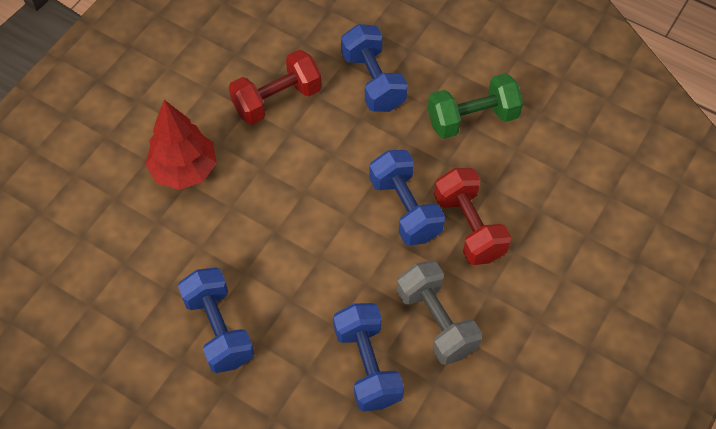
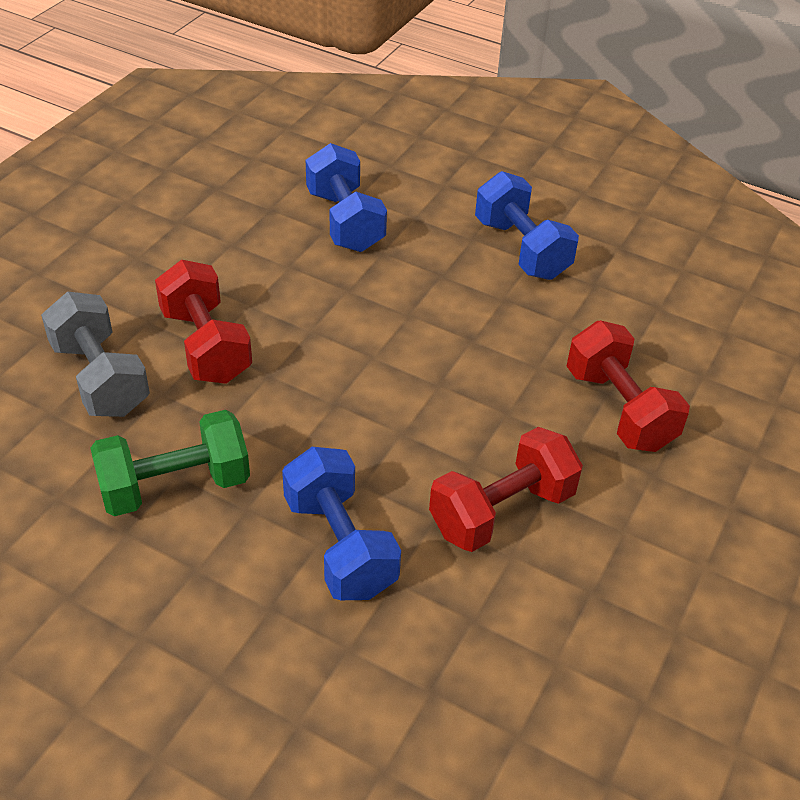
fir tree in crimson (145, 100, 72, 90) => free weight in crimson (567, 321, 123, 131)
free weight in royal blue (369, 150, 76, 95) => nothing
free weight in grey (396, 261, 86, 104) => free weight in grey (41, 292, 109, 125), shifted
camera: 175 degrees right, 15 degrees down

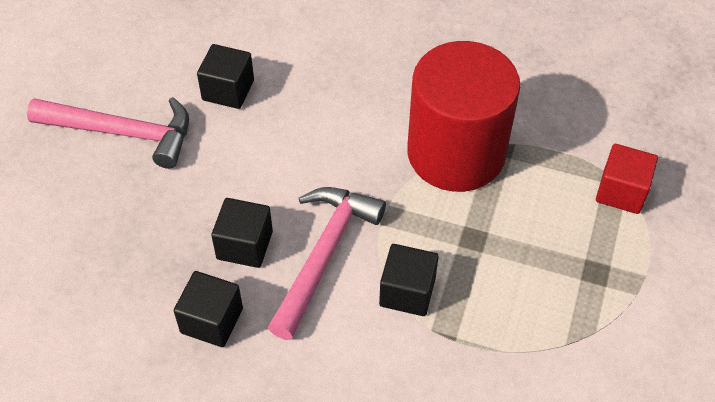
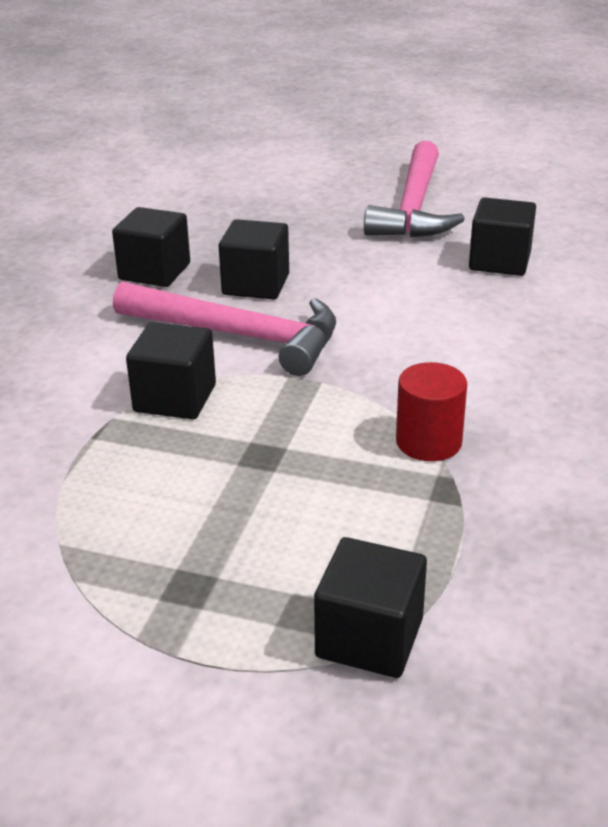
cylinder shape in crimson (407, 41, 113, 151) => cylinder shape in crimson (396, 362, 71, 99), x0.41
block in crimson (596, 144, 62, 70) => block in ebony (314, 537, 113, 141)
camera: 90 degrees right, 20 degrees down

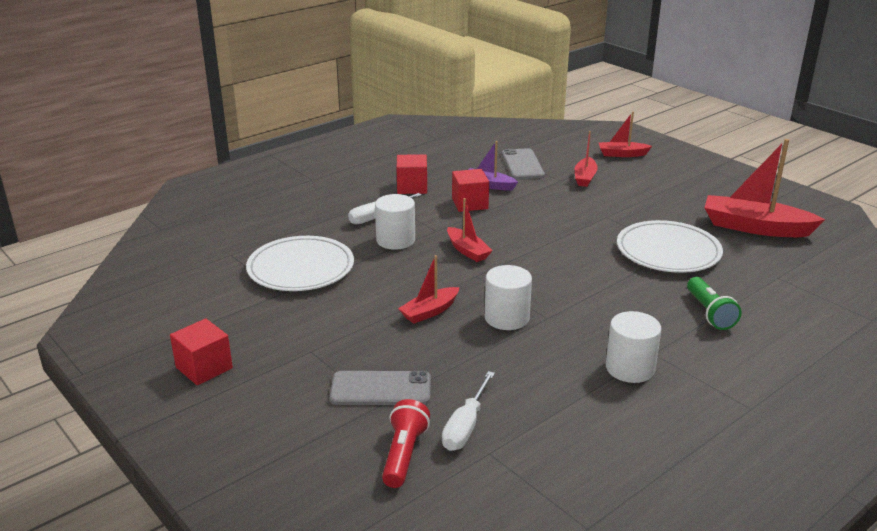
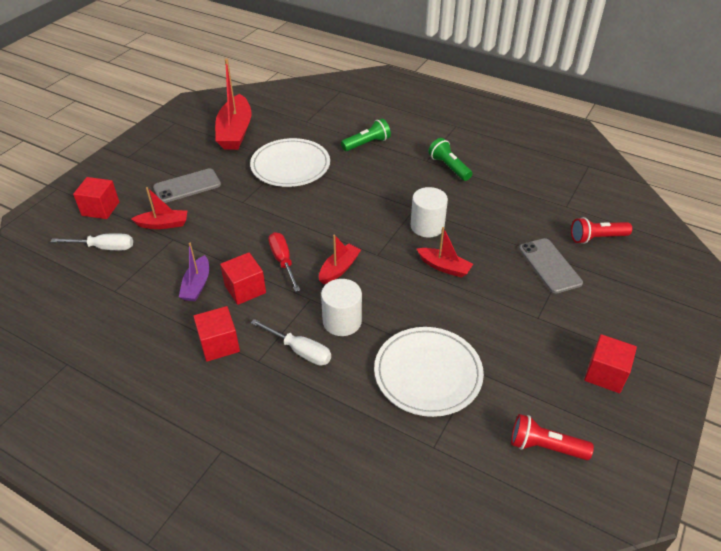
hand screwdriver in snow-white (442, 371, 53, 80) => hand screwdriver in snow-white (50, 233, 83, 17), shifted
smartphone in grey (502, 148, 43, 31) => smartphone in grey (153, 168, 68, 35), shifted
toy boat in crimson (599, 112, 53, 45) => block in crimson (73, 177, 46, 42)
cylinder shape in snow-white (606, 311, 56, 72) => torch in green (428, 138, 44, 43)
nothing => hand screwdriver in crimson (268, 232, 32, 60)
nothing => torch in crimson (511, 414, 83, 46)
camera: 110 degrees left, 15 degrees up

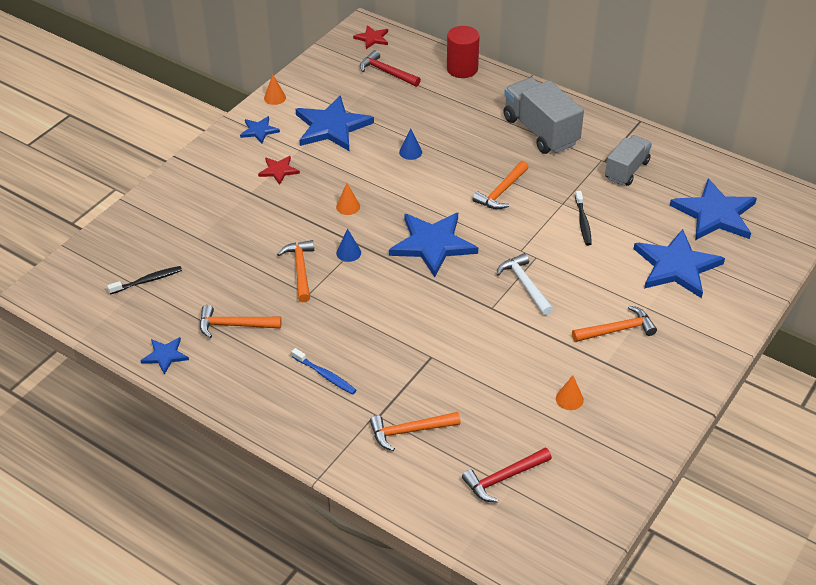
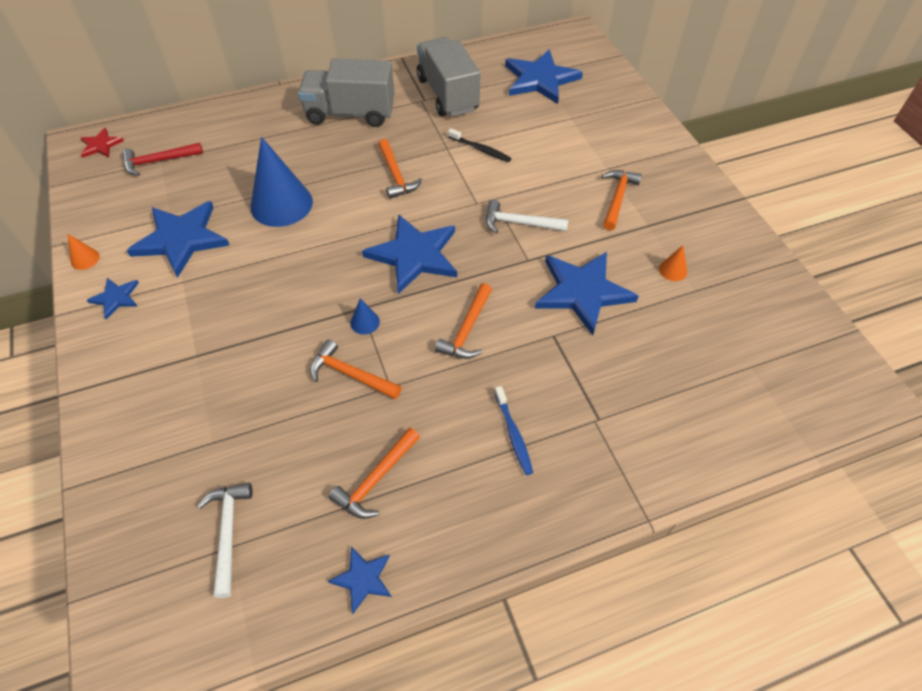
tooth brush in ebony (107, 266, 75, 28) => claw hammer in snow-white (197, 483, 56, 115)
five-pointed star in crimson (258, 156, 42, 29) => nothing
tooth brush in royal blue (291, 348, 66, 46) => tooth brush in royal blue (494, 386, 39, 89), 90 degrees clockwise
cone shape in orange-coloured (336, 183, 24, 32) => nothing
claw hammer in orange-coloured (370, 412, 91, 39) => claw hammer in orange-coloured (435, 283, 57, 76), shifted
cone shape in royal blue (399, 128, 23, 32) => cone shape in royal blue (250, 137, 63, 90), x2.39
cylinder shape in crimson (447, 26, 33, 52) => nothing
claw hammer in crimson (462, 448, 90, 55) => nothing
lorry in grey (605, 135, 47, 51) => lorry in grey (417, 37, 63, 80), x1.57
five-pointed star in royal blue (634, 229, 91, 69) => five-pointed star in royal blue (535, 252, 104, 83), shifted
camera: 55 degrees left, 10 degrees up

· · · · · · ·

### Brief
Every line from the one containing "lorry in grey (605, 135, 47, 51)" through the end of the material above should be retyped exactly; please include nothing else.

### Your response
lorry in grey (605, 135, 47, 51) => lorry in grey (417, 37, 63, 80), x1.57
five-pointed star in royal blue (634, 229, 91, 69) => five-pointed star in royal blue (535, 252, 104, 83), shifted
camera: 55 degrees left, 10 degrees up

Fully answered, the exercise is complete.